[Opening DATA SEGMENT section]
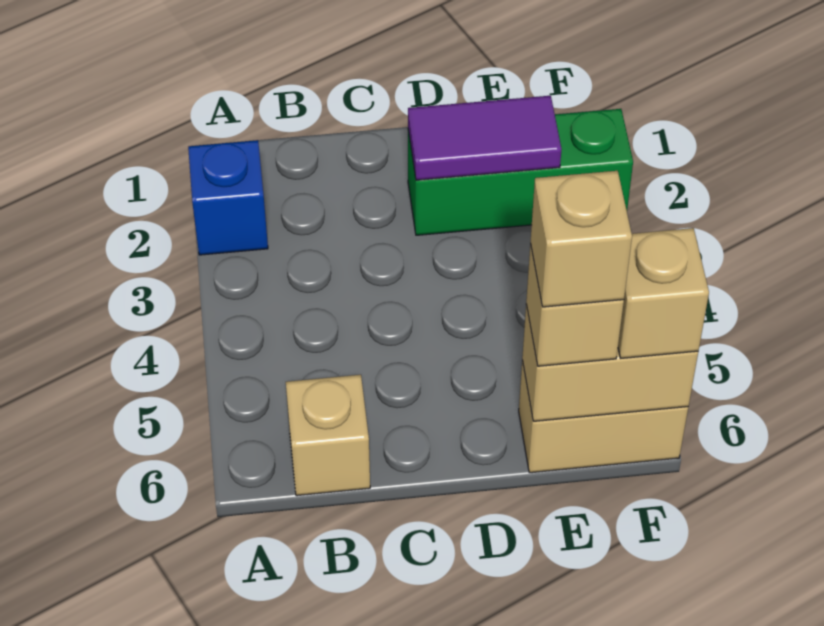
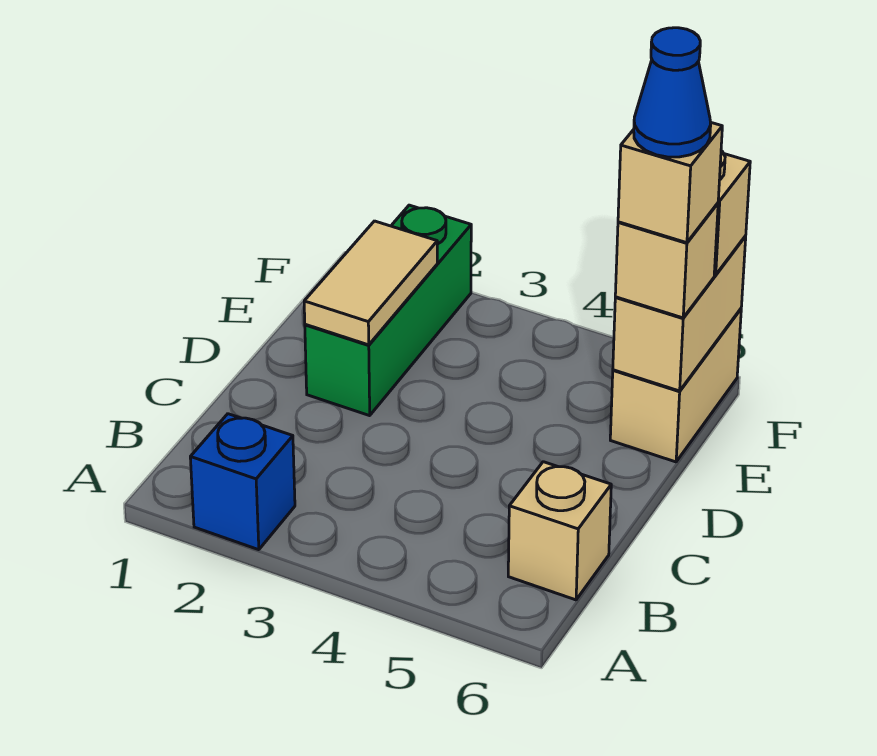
purple tile D2:E2 level 2 -> tan tile D2:E2 level 2
none -> blue cone E6 level 5

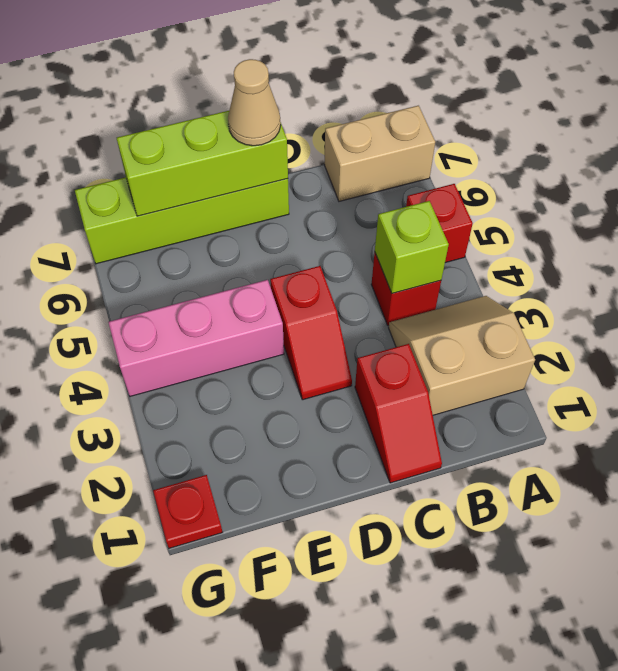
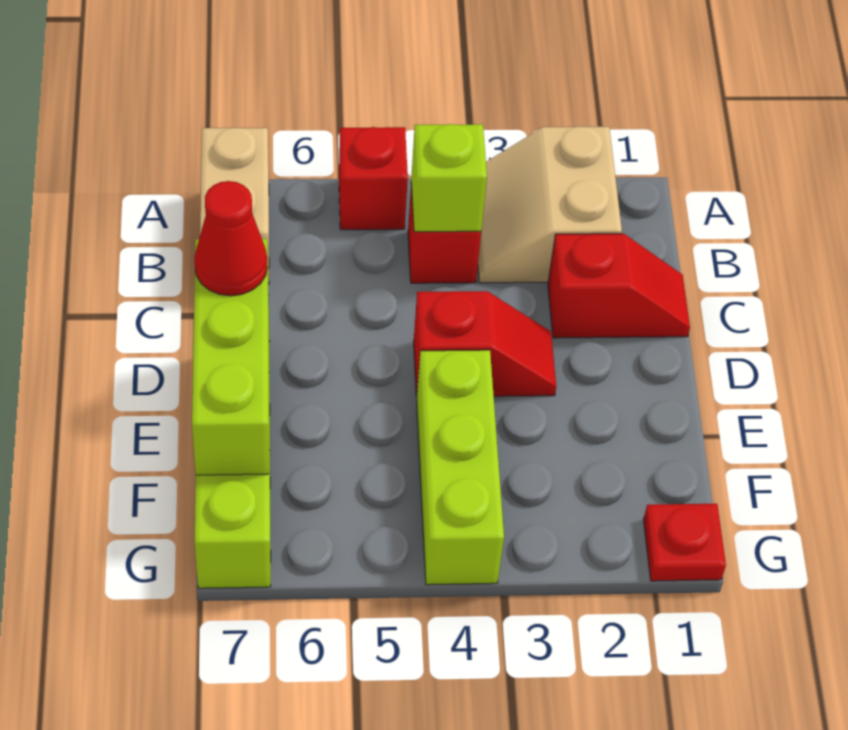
tan cone D7 level 3 -> red cone D7 level 3
pink brick E4:G4 level 1 -> lime brick E4:G4 level 1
[Closing DATA SEGMENT section]
### WHAT THIS TASK INVOLVES
All of the data above should be transcribed verbatim, with pictures omitted.

### WRITTEN RESPONSE
purple tile D2:E2 level 2 -> tan tile D2:E2 level 2
none -> blue cone E6 level 5

tan cone D7 level 3 -> red cone D7 level 3
pink brick E4:G4 level 1 -> lime brick E4:G4 level 1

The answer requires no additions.